**Task goal**: Restate the data below word for word. Skip any images it contains.

---- Data supplied

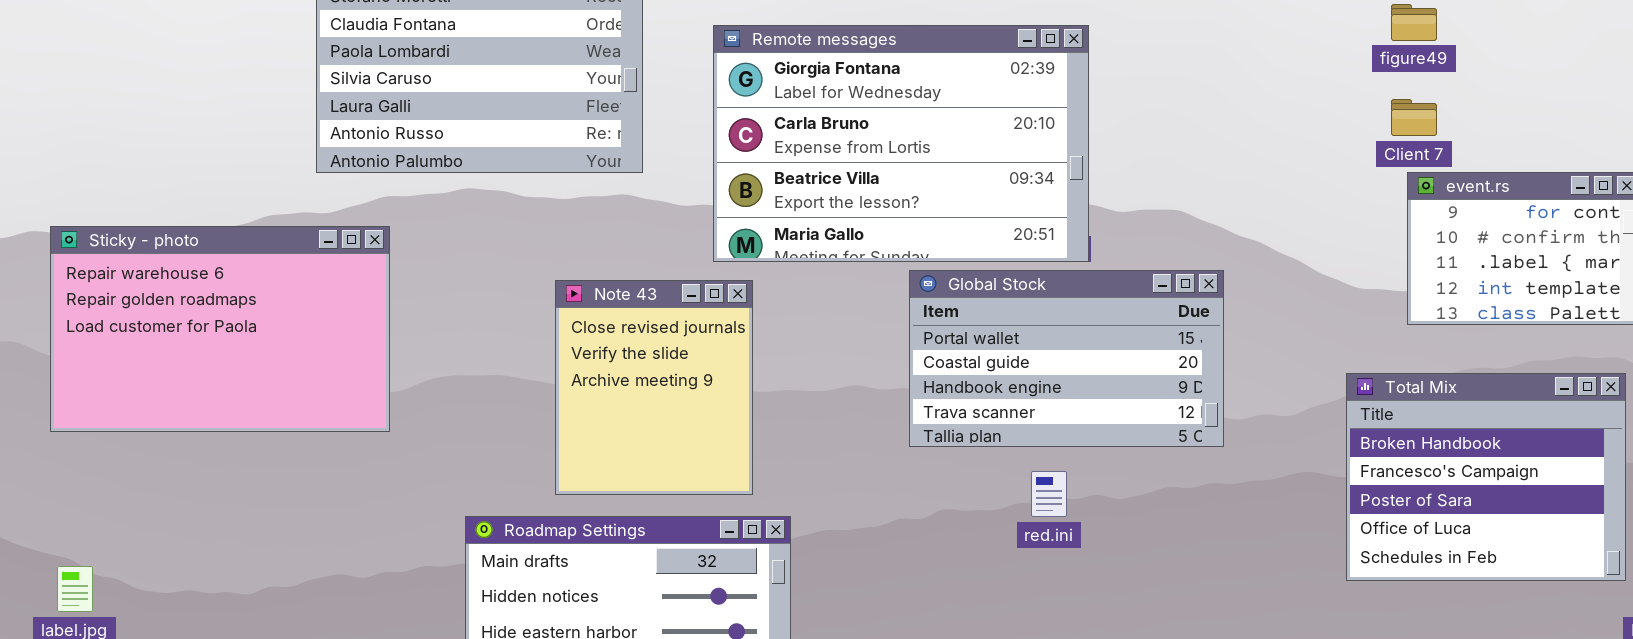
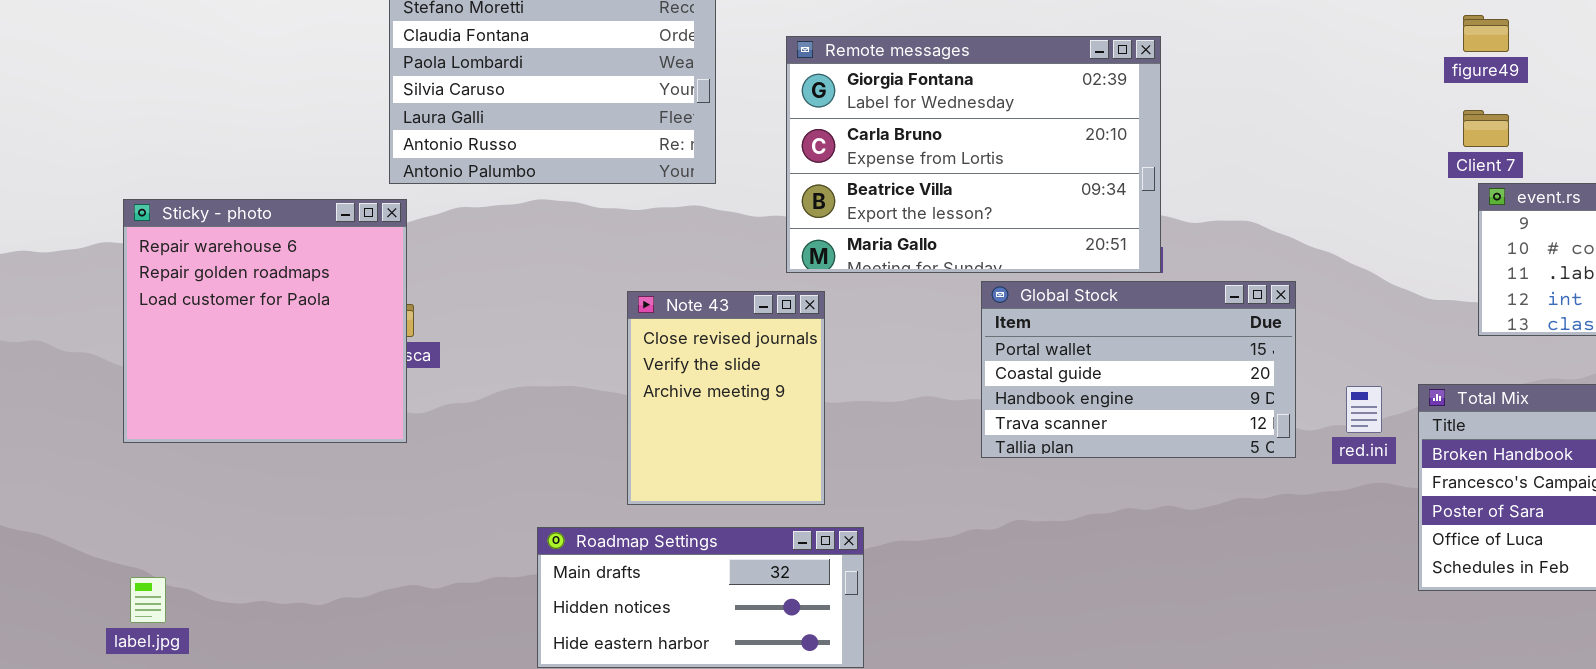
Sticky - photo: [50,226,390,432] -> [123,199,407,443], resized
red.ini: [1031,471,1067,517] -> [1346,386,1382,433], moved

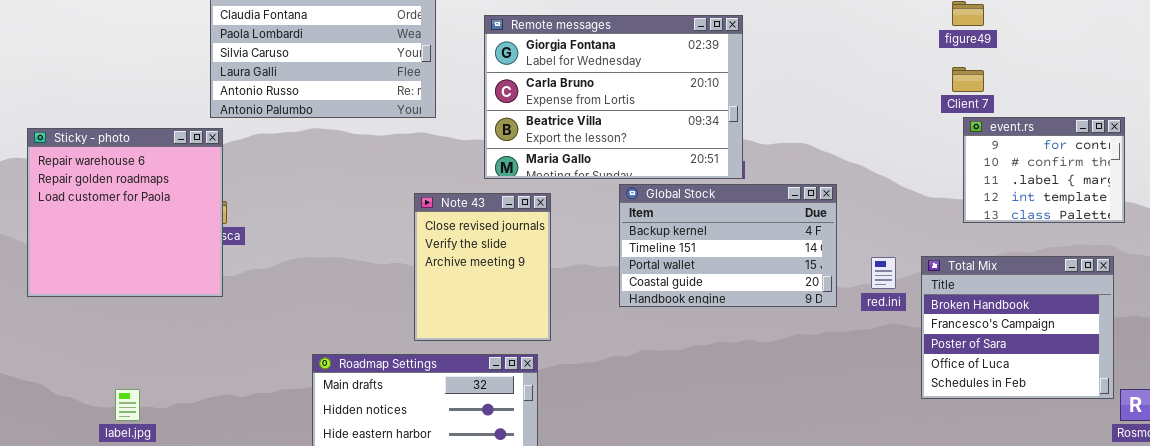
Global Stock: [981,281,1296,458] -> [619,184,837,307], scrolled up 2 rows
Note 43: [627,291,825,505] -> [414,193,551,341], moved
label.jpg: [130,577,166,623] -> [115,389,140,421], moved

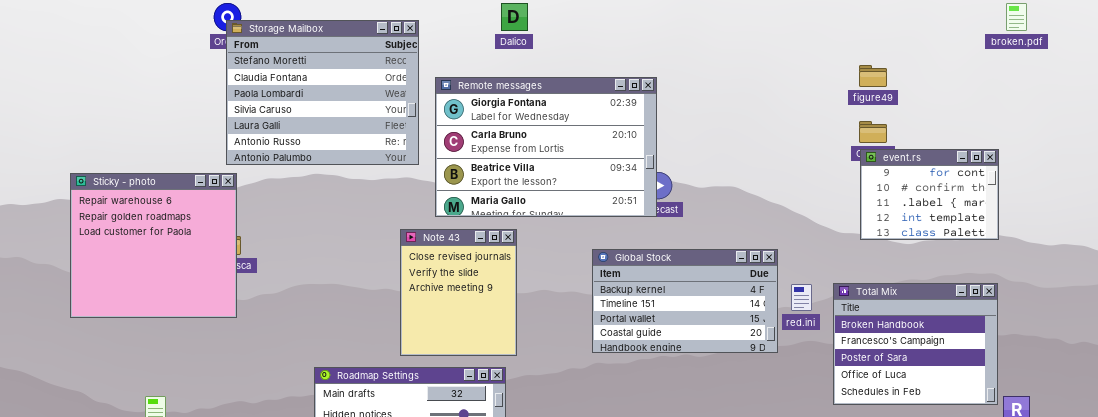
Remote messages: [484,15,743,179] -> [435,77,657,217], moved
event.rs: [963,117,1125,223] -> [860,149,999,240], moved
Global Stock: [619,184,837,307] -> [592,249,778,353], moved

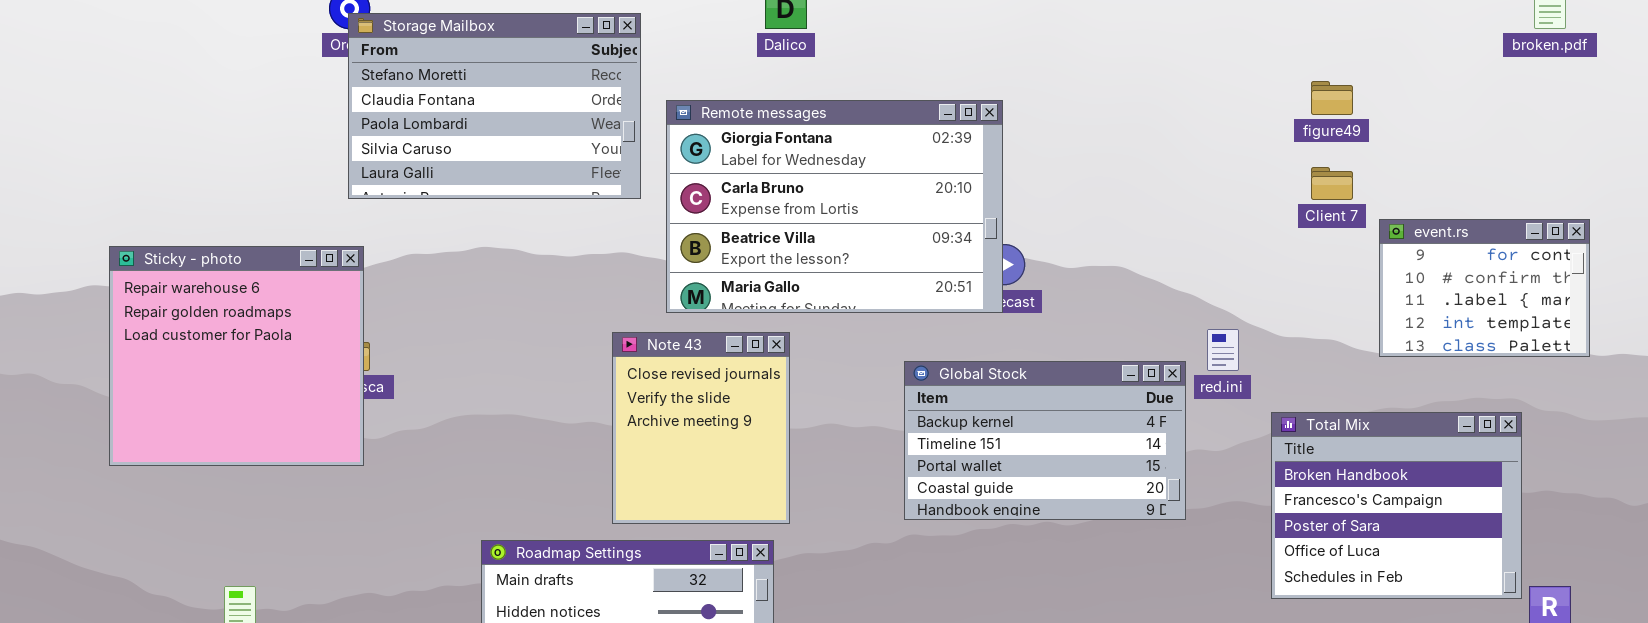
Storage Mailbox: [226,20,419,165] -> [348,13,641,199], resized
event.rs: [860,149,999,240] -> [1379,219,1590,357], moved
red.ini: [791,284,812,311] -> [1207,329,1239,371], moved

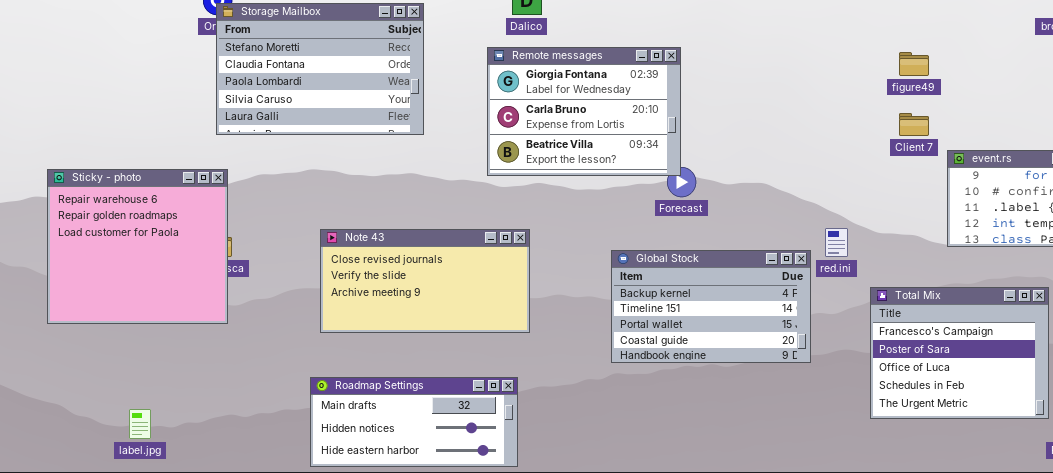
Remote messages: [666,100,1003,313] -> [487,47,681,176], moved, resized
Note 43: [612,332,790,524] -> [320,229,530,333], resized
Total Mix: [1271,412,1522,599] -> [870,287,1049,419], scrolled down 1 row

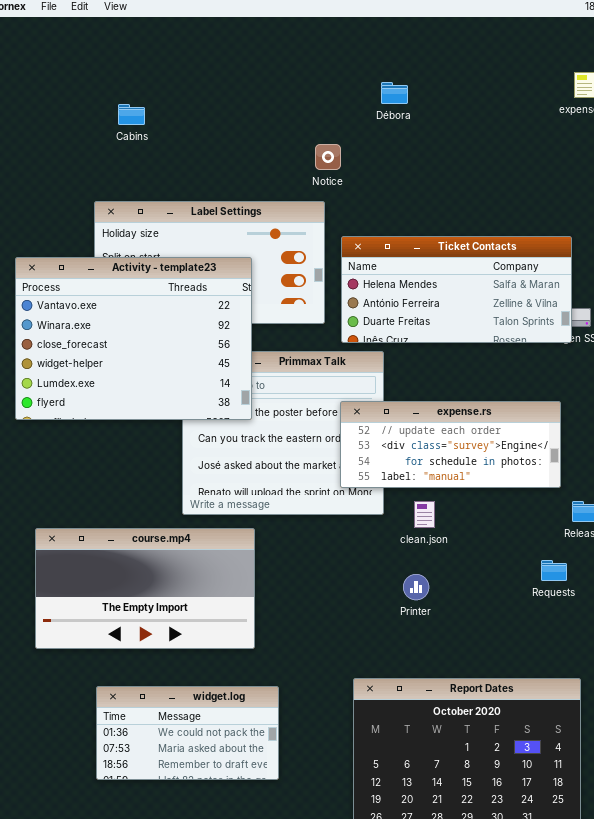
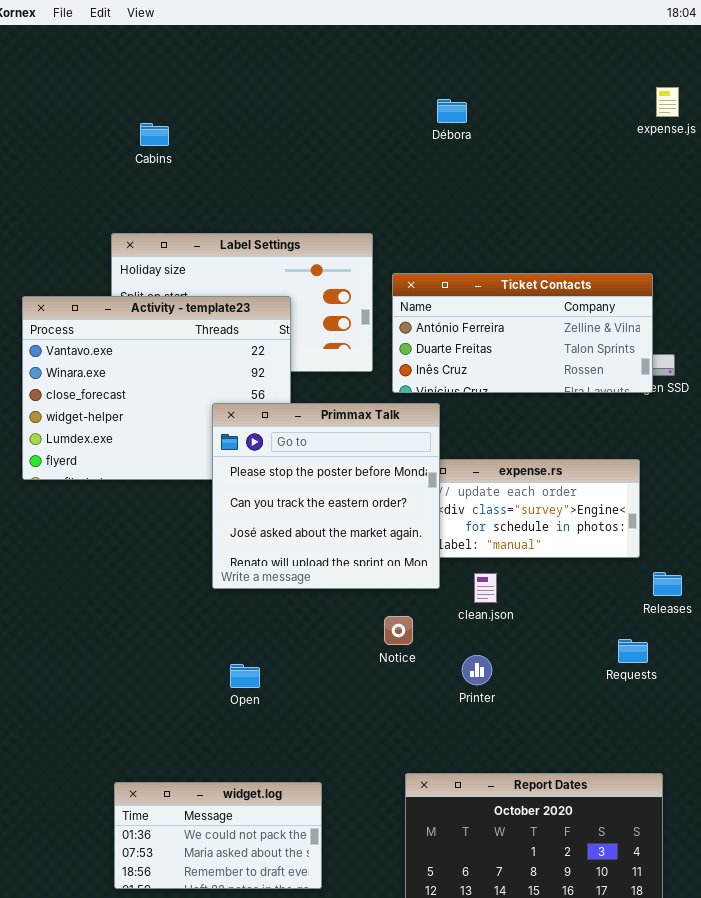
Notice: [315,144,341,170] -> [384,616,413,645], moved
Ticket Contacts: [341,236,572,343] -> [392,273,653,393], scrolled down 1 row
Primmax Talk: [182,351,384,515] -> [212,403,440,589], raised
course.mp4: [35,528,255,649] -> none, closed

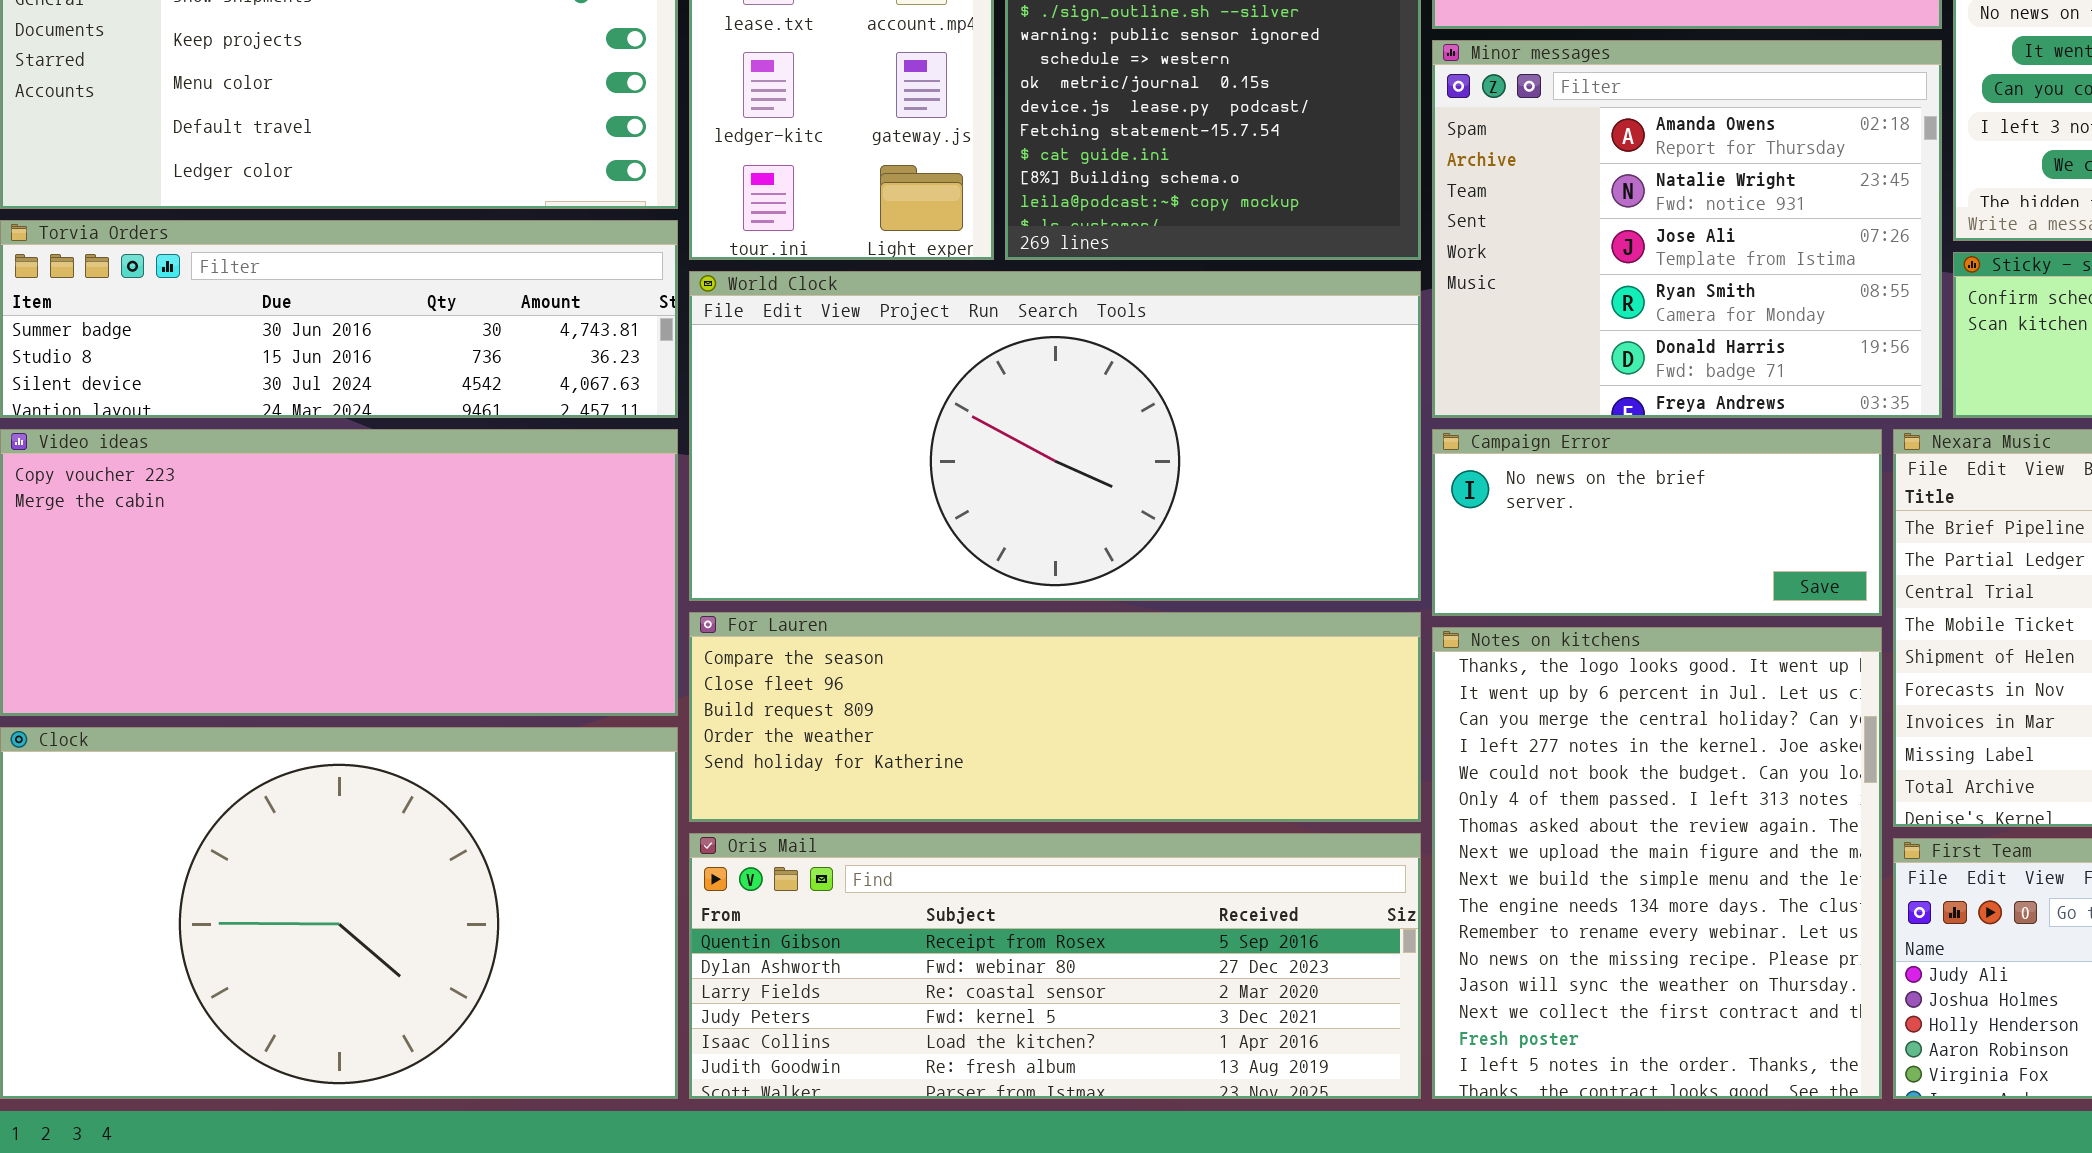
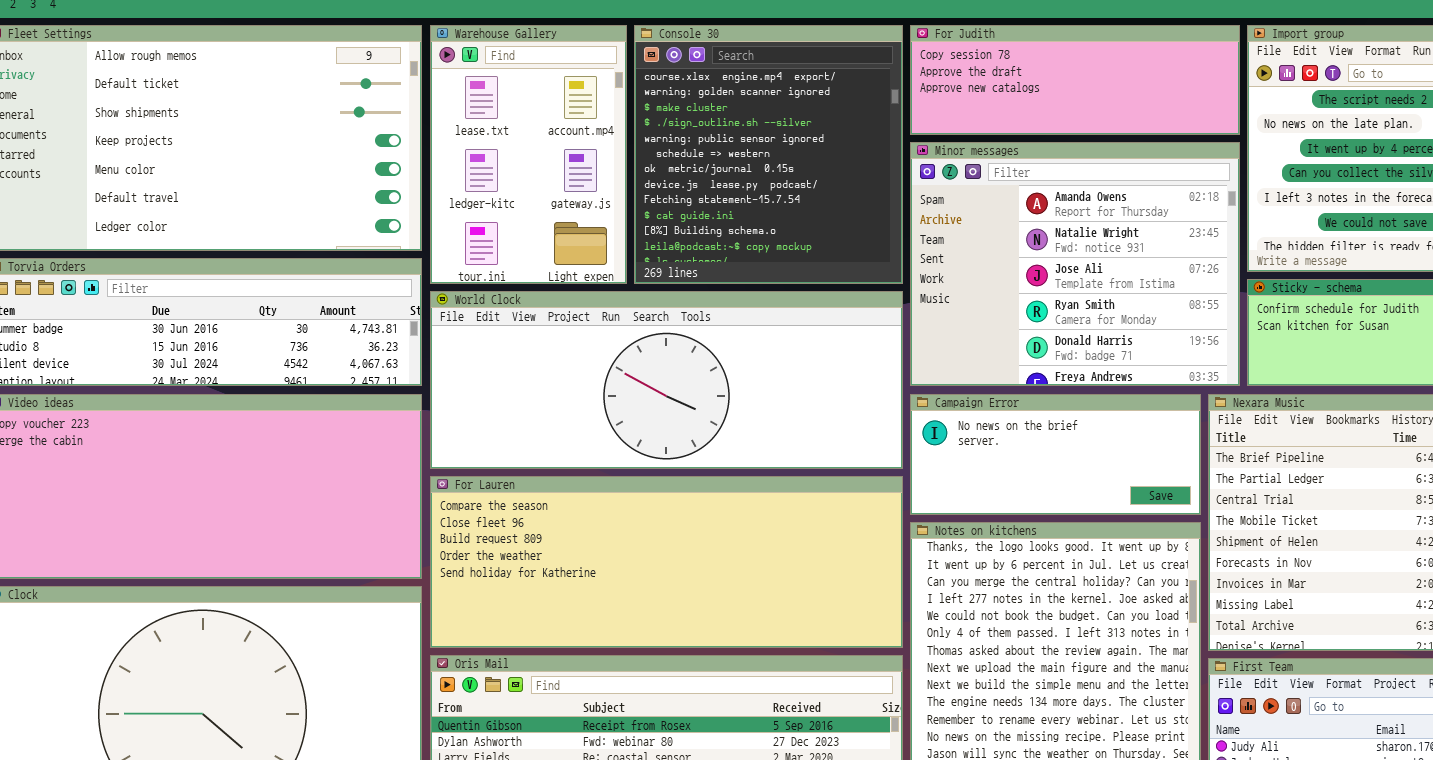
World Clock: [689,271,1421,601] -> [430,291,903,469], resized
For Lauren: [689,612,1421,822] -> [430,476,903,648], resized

--------

**Result**:
Sticky - photo: [50,226,390,432] -> [123,199,407,443], resized
red.ini: [1031,471,1067,517] -> [1346,386,1382,433], moved

Global Stock: [981,281,1296,458] -> [619,184,837,307], scrolled up 2 rows
Note 43: [627,291,825,505] -> [414,193,551,341], moved
label.jpg: [130,577,166,623] -> [115,389,140,421], moved

Remote messages: [484,15,743,179] -> [435,77,657,217], moved
event.rs: [963,117,1125,223] -> [860,149,999,240], moved
Global Stock: [619,184,837,307] -> [592,249,778,353], moved

Storage Mailbox: [226,20,419,165] -> [348,13,641,199], resized
event.rs: [860,149,999,240] -> [1379,219,1590,357], moved
red.ini: [791,284,812,311] -> [1207,329,1239,371], moved

Remote messages: [666,100,1003,313] -> [487,47,681,176], moved, resized
Note 43: [612,332,790,524] -> [320,229,530,333], resized
Total Mix: [1271,412,1522,599] -> [870,287,1049,419], scrolled down 1 row

Notice: [315,144,341,170] -> [384,616,413,645], moved
Ticket Contacts: [341,236,572,343] -> [392,273,653,393], scrolled down 1 row
Primmax Talk: [182,351,384,515] -> [212,403,440,589], raised
course.mp4: [35,528,255,649] -> none, closed

World Clock: [689,271,1421,601] -> [430,291,903,469], resized
For Lauren: [689,612,1421,822] -> [430,476,903,648], resized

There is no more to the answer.